• _ASSIGNMENT_: Transcribe the records below exactly, from their first line through the line containing "R208: 10k (N003, N023) -> 10k (N008, N027)". Omit every line after it.

• _GIVEN DATA_:
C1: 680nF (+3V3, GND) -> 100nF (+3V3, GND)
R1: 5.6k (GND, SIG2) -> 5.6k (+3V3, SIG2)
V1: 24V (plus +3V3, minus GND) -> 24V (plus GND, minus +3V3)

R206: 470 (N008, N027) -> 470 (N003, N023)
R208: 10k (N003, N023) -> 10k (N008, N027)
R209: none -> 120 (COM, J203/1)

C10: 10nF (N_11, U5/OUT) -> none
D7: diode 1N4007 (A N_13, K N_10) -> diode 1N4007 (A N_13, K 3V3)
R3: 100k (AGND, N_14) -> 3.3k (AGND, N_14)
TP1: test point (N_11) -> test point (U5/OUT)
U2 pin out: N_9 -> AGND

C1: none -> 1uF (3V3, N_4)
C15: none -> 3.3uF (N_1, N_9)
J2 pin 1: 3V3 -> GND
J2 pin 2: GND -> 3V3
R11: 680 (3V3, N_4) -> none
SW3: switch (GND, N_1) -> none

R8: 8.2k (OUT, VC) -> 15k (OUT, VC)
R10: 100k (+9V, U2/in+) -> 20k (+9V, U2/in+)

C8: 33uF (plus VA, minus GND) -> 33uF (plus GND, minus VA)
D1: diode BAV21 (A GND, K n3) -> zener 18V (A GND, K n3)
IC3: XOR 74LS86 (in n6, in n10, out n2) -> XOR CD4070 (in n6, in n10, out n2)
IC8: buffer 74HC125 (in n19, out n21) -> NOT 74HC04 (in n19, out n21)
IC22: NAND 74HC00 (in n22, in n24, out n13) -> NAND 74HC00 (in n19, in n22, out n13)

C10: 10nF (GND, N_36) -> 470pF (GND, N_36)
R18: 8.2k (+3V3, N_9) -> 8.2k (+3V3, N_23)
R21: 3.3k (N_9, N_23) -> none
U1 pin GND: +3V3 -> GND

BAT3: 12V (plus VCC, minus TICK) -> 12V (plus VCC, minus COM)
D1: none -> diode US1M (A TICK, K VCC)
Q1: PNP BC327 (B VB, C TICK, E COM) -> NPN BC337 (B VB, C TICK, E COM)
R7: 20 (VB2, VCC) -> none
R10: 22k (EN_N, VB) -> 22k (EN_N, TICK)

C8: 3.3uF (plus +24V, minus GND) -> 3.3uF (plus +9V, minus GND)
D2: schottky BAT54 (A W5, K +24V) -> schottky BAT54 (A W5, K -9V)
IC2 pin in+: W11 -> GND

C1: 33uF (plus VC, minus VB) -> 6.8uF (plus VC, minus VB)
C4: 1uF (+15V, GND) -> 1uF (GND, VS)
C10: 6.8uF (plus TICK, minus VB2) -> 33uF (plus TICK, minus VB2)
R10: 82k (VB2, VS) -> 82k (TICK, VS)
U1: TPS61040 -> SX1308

• _RESULT BELOW_:
C1: 680nF (+3V3, GND) -> 100nF (+3V3, GND)
R1: 5.6k (GND, SIG2) -> 5.6k (+3V3, SIG2)
V1: 24V (plus +3V3, minus GND) -> 24V (plus GND, minus +3V3)

R206: 470 (N008, N027) -> 470 (N003, N023)
R208: 10k (N003, N023) -> 10k (N008, N027)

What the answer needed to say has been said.